**MATERIAL PROVIDED:**
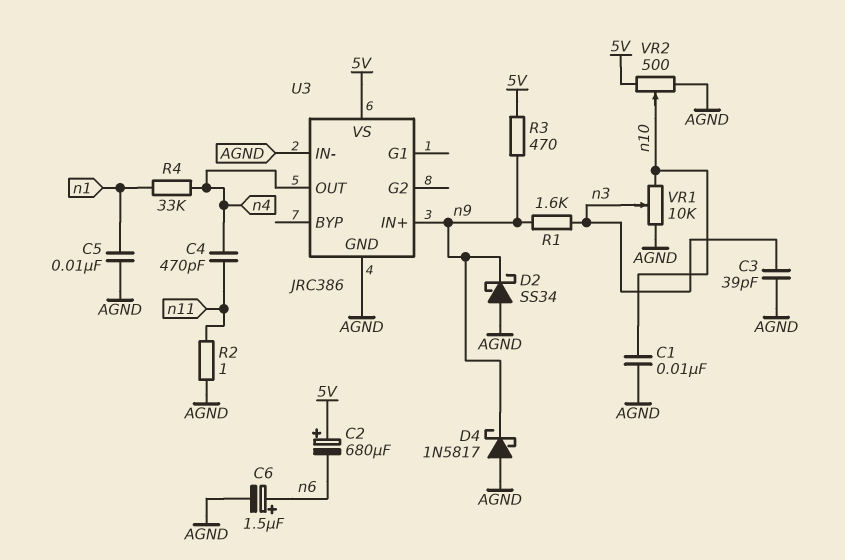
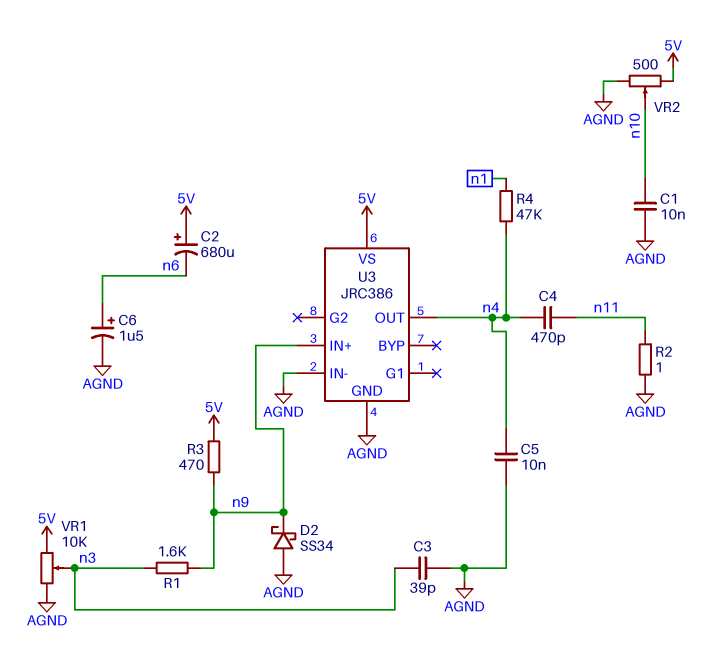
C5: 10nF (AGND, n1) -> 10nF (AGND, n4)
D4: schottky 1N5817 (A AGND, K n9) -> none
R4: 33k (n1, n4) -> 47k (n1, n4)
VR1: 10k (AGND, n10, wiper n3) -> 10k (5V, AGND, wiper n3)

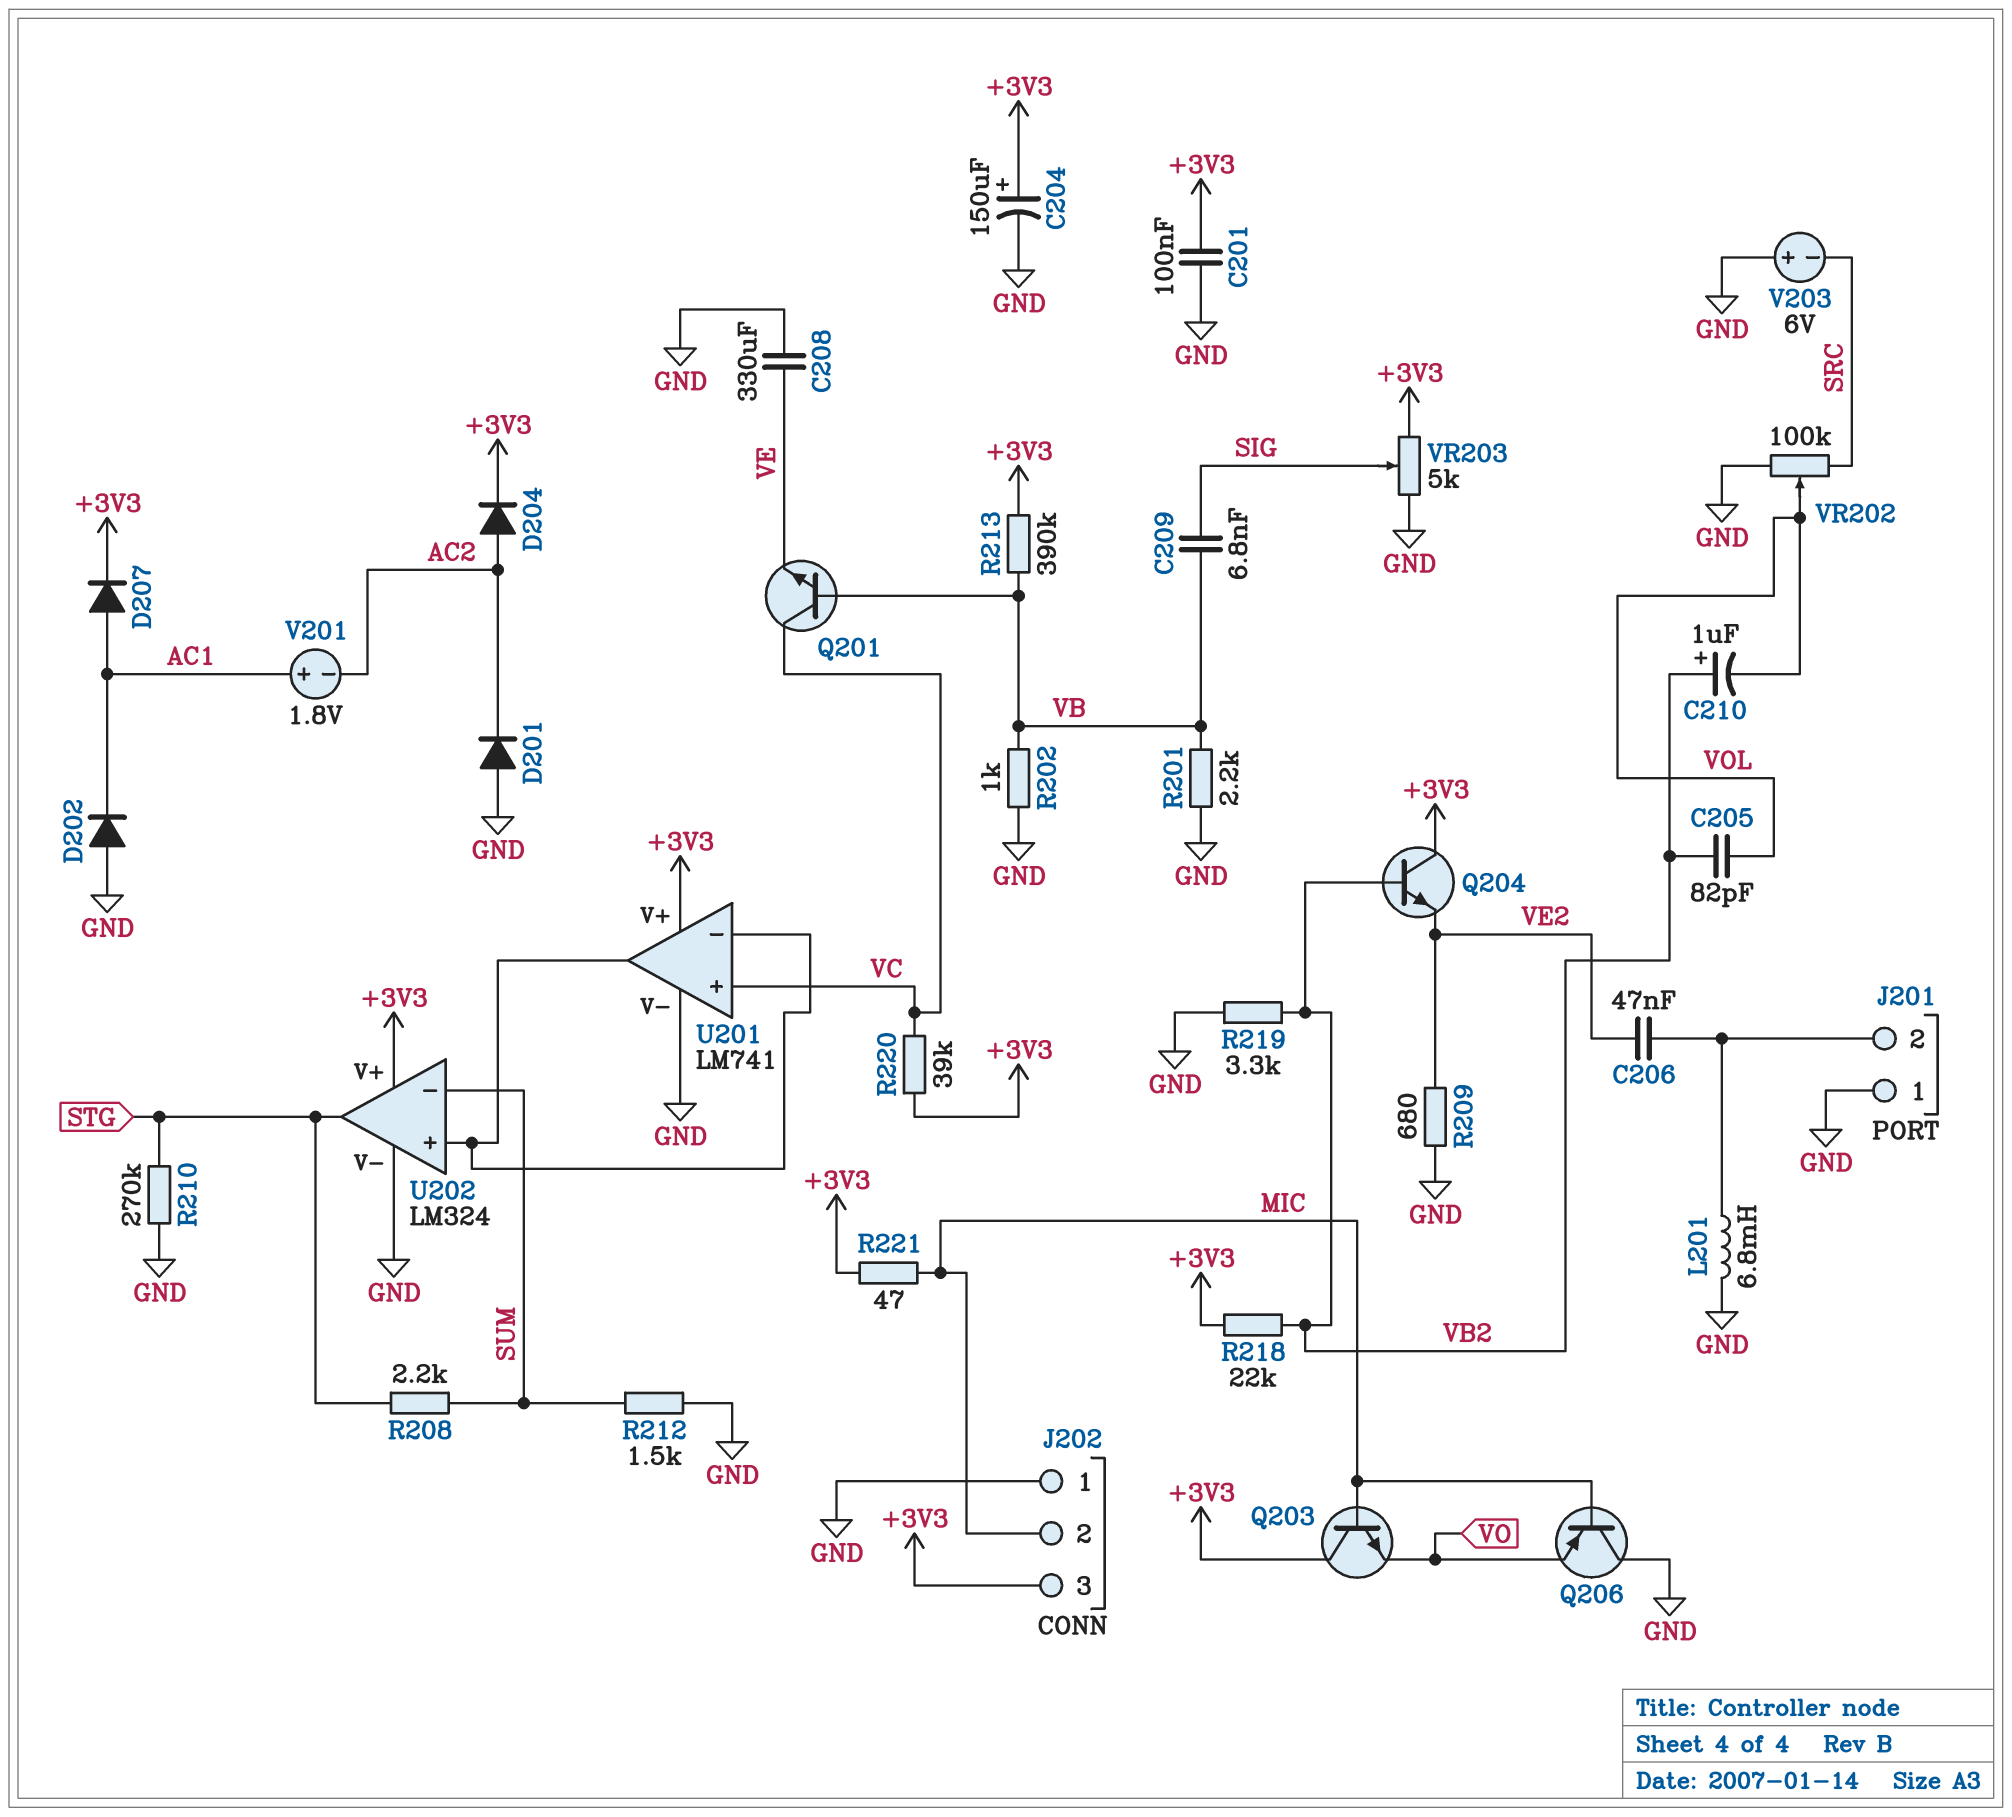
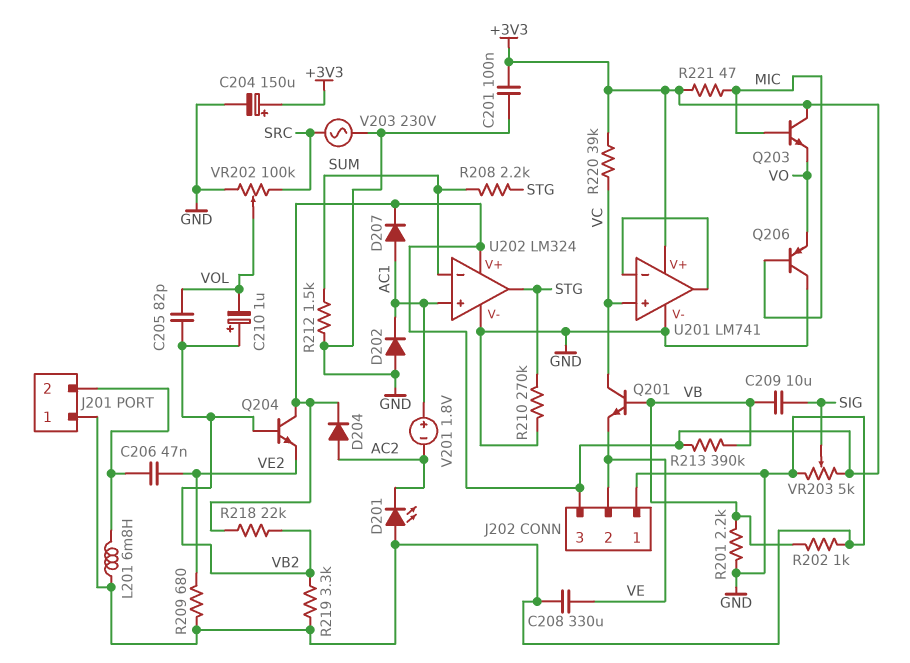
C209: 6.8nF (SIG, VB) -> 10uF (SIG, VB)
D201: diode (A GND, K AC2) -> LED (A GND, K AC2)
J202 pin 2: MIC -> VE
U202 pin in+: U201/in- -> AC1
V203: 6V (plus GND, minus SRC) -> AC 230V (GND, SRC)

--

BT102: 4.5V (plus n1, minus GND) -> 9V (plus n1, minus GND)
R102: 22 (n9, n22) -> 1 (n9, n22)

**TASK TO COMPLETE:** Whenever the word "AGND" appears in a line above, copy that line.

**PROBLEM SOLUTION:**
C5: 10nF (AGND, n1) -> 10nF (AGND, n4)
D4: schottky 1N5817 (A AGND, K n9) -> none
VR1: 10k (AGND, n10, wiper n3) -> 10k (5V, AGND, wiper n3)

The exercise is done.